[Object position data]
++++++++++

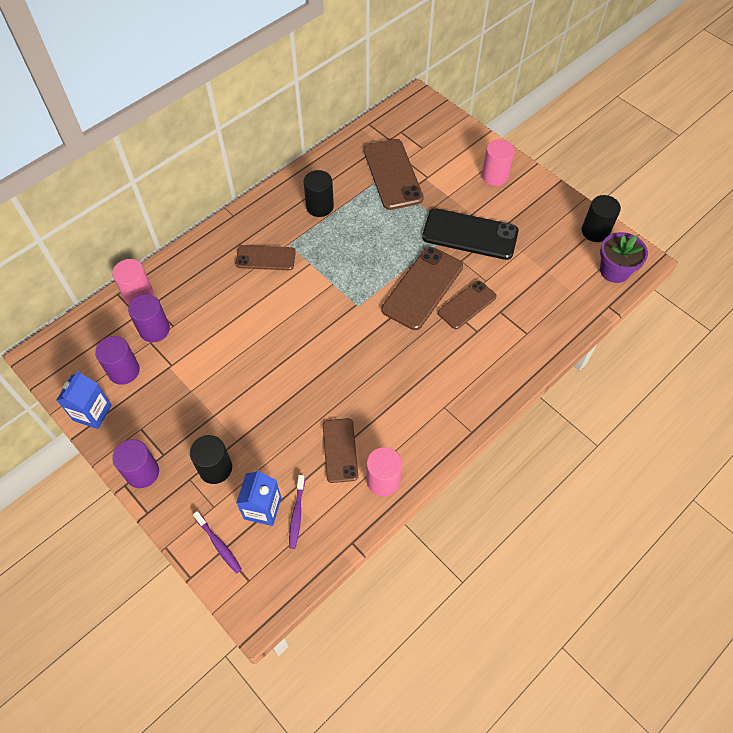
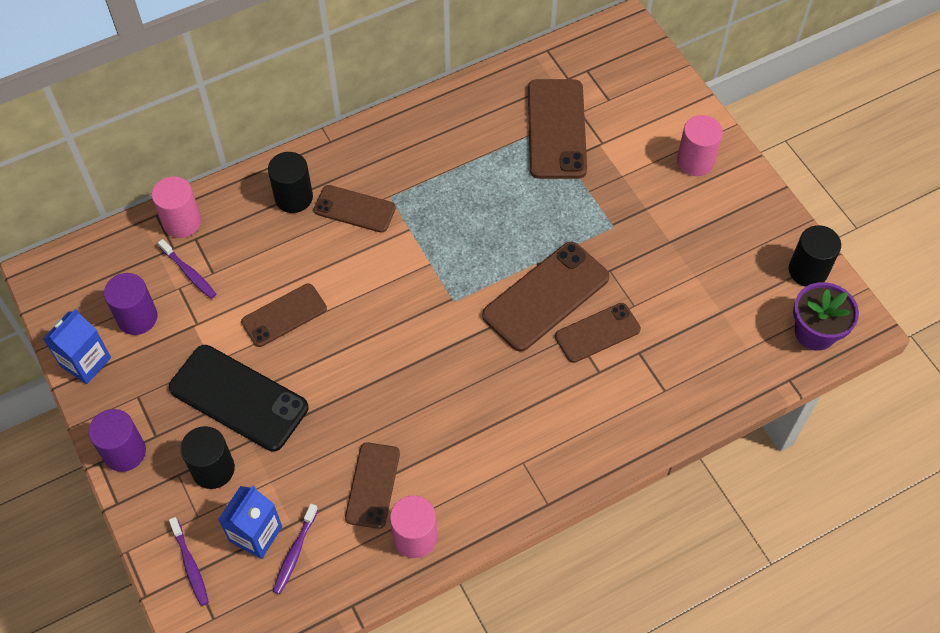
camera: 15 degrees right, 0 degrees up
(154, 329) = (189, 273): purple cylinder -> purple toothbrush
(236, 344) = (284, 315): none -> brown phone
(319, 206) = (445, 153): black cylinder -> black cylinder (293, 197)
(470, 234) = (633, 236): black phone -> black phone (238, 398)

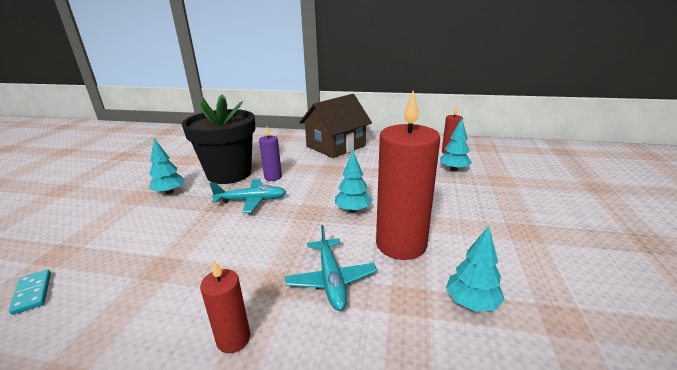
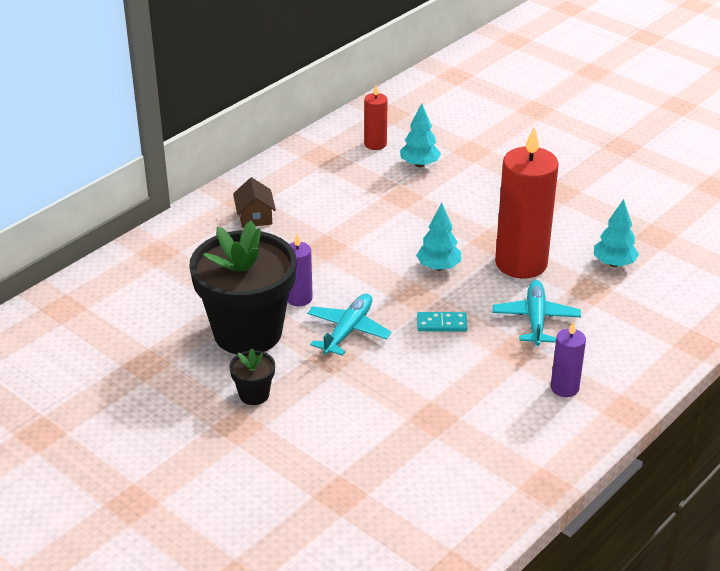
camera: 60 degrees left, 10 degrees up
(33, 293) = (407, 507): turquoise domino -> turquoise domino (441, 324)
(169, 192) = (254, 394): turquoise tree -> black flower pot
(233, 339) = (564, 388): red candle -> purple candle
(331, 279) = (536, 319): turquoise plane -> turquoise plane turned 105 degrees counterclockwise
(336, 146) = (255, 216): brown house -> brown house, size x0.45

++++++++++

## EXERCISE PROMPT
Search the entries for the word "brown" and gather every line where it appears.

## OUTPUT OF THE TASK
(236, 344) = (284, 315): none -> brown phone
(336, 146) = (255, 216): brown house -> brown house, size x0.45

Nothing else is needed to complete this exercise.